From the records below, set down exactly the lines starting with the line that contains "chair: (254, 37)" and going on through the line that contains "plant: (570, 984) -> (1488, 1686), moved". Nothing else is wanted.

▶ Material provided:
***

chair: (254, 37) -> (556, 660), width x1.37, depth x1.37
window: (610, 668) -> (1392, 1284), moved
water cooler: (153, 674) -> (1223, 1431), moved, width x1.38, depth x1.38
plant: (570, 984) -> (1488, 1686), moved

***

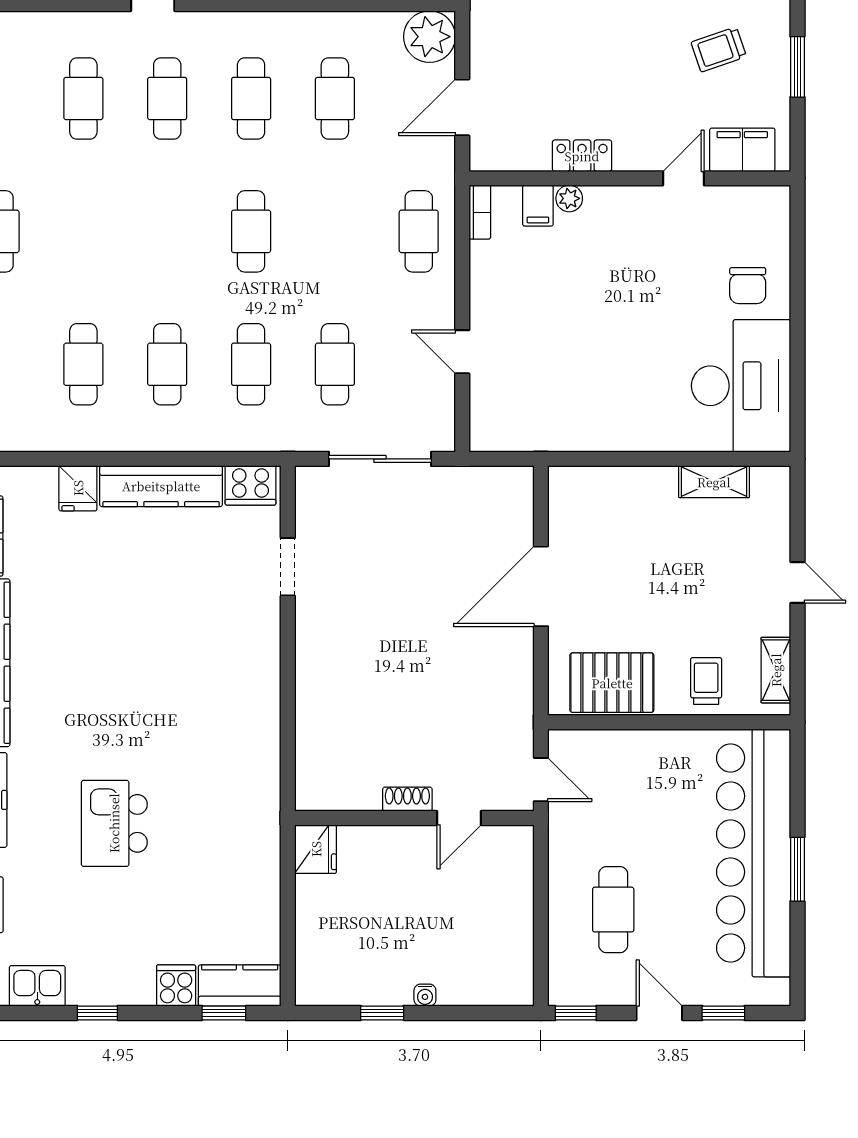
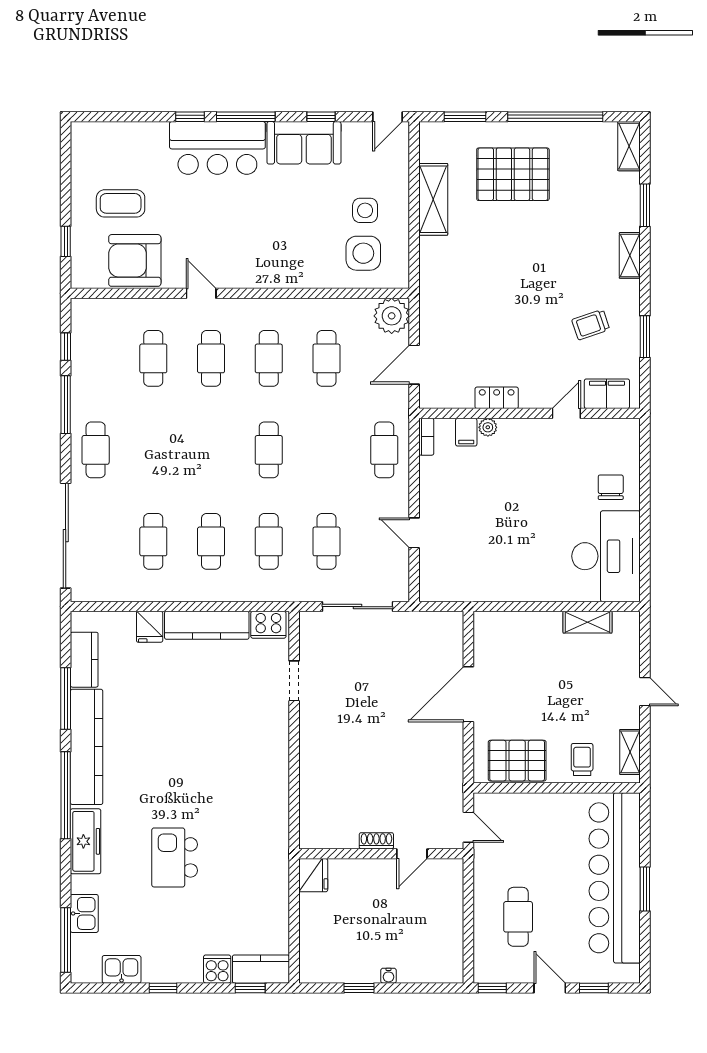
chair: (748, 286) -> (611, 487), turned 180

***

▶ Solution to this task:
chair: (254, 37) -> (556, 660), width x1.37, depth x1.37
window: (610, 668) -> (1392, 1284), moved
water cooler: (153, 674) -> (1223, 1431), moved, width x1.38, depth x1.38
plant: (570, 984) -> (1488, 1686), moved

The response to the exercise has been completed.